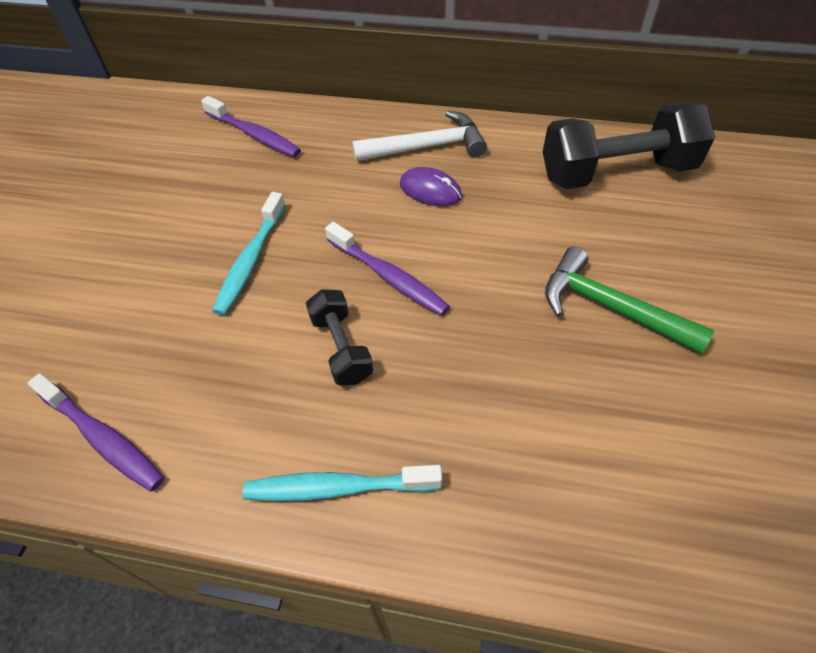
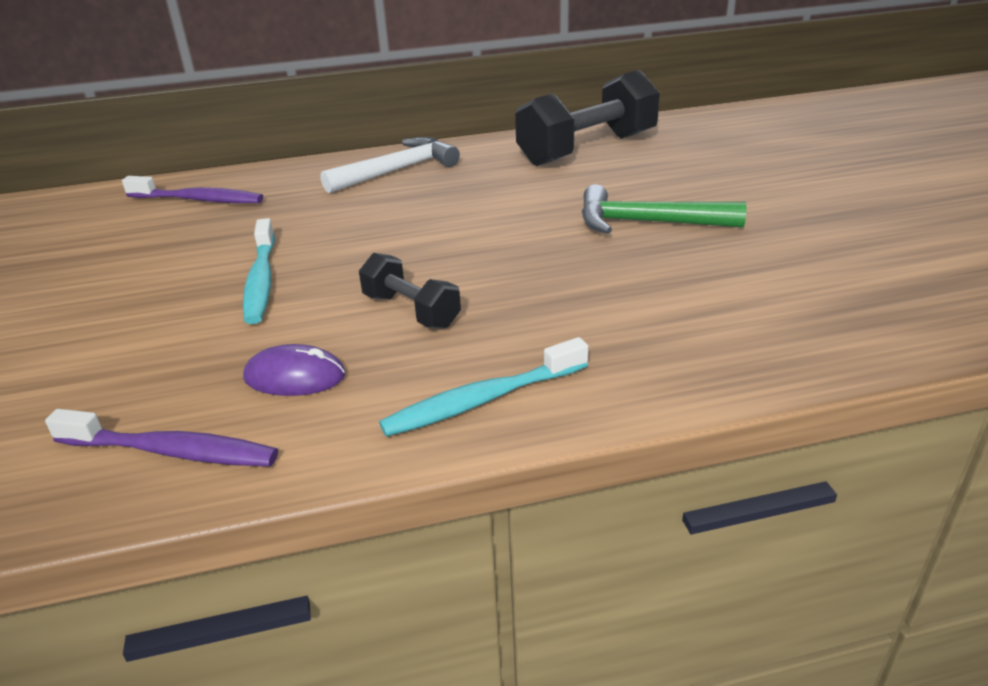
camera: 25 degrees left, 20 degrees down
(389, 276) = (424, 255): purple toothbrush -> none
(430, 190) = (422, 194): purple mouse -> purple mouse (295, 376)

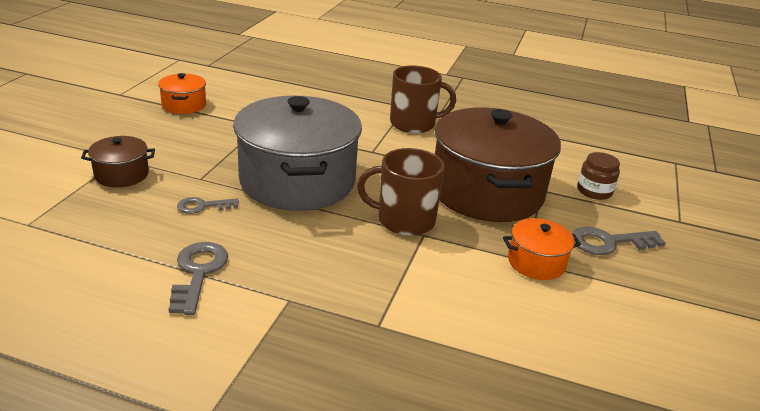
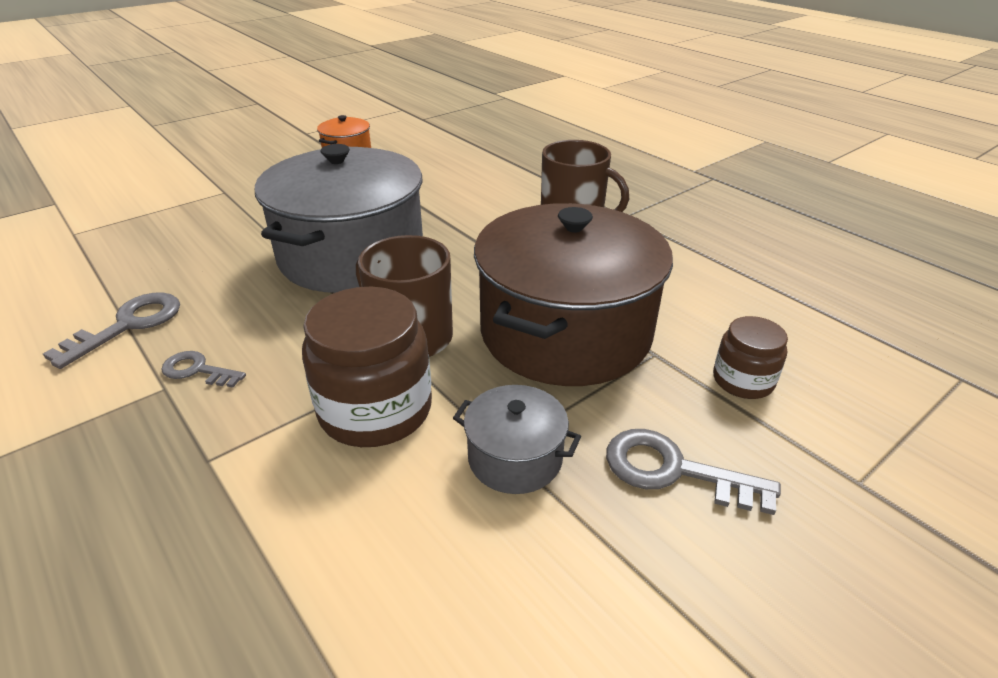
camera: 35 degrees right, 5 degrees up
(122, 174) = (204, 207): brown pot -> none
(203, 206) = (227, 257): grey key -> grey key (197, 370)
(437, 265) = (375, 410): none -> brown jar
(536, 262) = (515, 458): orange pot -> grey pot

> [What the exercise asks] Select every line in the material above where the string "brown" occurs, and copy it.

> [Output]
(122, 174) = (204, 207): brown pot -> none
(437, 265) = (375, 410): none -> brown jar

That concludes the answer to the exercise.